YOUR INSTRUCTIONS: Find the line in the material below that contains "(394, 628) = (291, 563): black truck -> none", then give it again, with all later lines, exactly as shown.

PROVIDED DATA:
%%

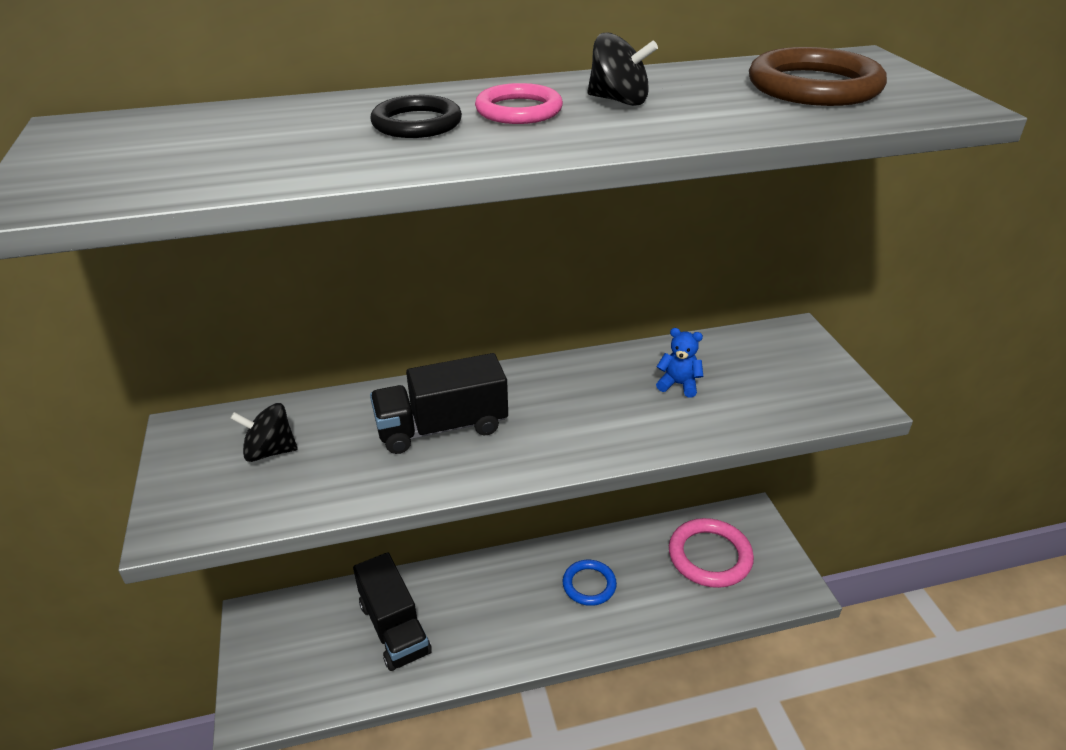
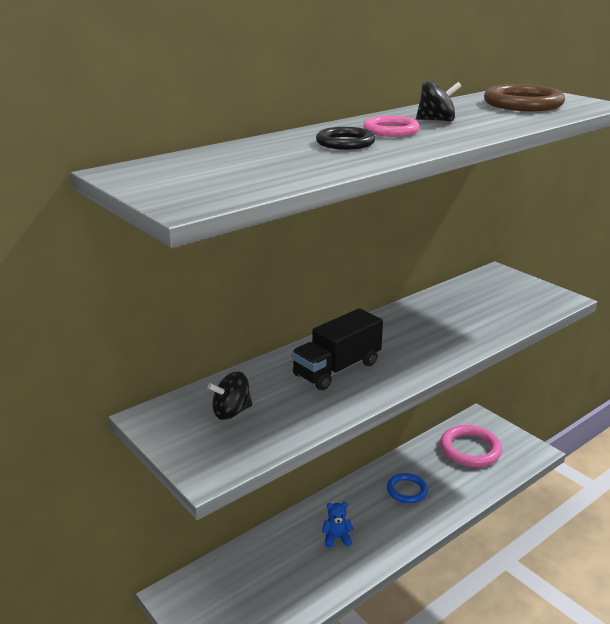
camera: 25 degrees left, 10 degrees down
(394, 628) = (291, 563): black truck -> none
(678, 384) = (458, 312): blue teddy bear -> blue teddy bear (337, 538)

%%

EXERCISE RESPONSE:
(394, 628) = (291, 563): black truck -> none
(678, 384) = (458, 312): blue teddy bear -> blue teddy bear (337, 538)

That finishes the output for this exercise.